Problem description -> In the records below, the line containing "brown can: 1 -> 4" is the first to keep. Retype it and all later lines exactly, through the end.

Extracted material ->
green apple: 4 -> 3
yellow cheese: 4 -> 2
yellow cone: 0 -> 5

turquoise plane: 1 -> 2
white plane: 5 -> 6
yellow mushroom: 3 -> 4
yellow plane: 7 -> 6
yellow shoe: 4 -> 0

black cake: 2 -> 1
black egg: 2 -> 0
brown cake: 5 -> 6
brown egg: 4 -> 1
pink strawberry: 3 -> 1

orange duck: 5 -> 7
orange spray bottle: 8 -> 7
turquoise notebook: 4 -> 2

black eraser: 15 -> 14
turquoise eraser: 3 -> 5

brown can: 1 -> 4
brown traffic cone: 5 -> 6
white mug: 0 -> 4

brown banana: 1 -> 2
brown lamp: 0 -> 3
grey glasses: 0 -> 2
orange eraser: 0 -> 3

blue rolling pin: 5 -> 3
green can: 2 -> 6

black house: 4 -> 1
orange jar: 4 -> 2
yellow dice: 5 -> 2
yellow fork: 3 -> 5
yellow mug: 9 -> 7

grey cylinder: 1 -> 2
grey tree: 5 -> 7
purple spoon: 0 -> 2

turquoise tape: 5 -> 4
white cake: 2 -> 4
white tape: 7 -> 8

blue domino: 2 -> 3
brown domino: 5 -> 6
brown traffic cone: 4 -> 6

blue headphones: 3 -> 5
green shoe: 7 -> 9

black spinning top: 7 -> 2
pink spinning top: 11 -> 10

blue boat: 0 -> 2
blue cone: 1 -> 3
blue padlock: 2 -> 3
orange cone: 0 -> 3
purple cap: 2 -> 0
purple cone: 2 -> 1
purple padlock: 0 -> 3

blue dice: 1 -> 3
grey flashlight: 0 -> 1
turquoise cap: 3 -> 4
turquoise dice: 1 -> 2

Exercise output ->
brown can: 1 -> 4
brown traffic cone: 5 -> 6
white mug: 0 -> 4

brown banana: 1 -> 2
brown lamp: 0 -> 3
grey glasses: 0 -> 2
orange eraser: 0 -> 3

blue rolling pin: 5 -> 3
green can: 2 -> 6

black house: 4 -> 1
orange jar: 4 -> 2
yellow dice: 5 -> 2
yellow fork: 3 -> 5
yellow mug: 9 -> 7

grey cylinder: 1 -> 2
grey tree: 5 -> 7
purple spoon: 0 -> 2

turquoise tape: 5 -> 4
white cake: 2 -> 4
white tape: 7 -> 8

blue domino: 2 -> 3
brown domino: 5 -> 6
brown traffic cone: 4 -> 6

blue headphones: 3 -> 5
green shoe: 7 -> 9

black spinning top: 7 -> 2
pink spinning top: 11 -> 10

blue boat: 0 -> 2
blue cone: 1 -> 3
blue padlock: 2 -> 3
orange cone: 0 -> 3
purple cap: 2 -> 0
purple cone: 2 -> 1
purple padlock: 0 -> 3

blue dice: 1 -> 3
grey flashlight: 0 -> 1
turquoise cap: 3 -> 4
turquoise dice: 1 -> 2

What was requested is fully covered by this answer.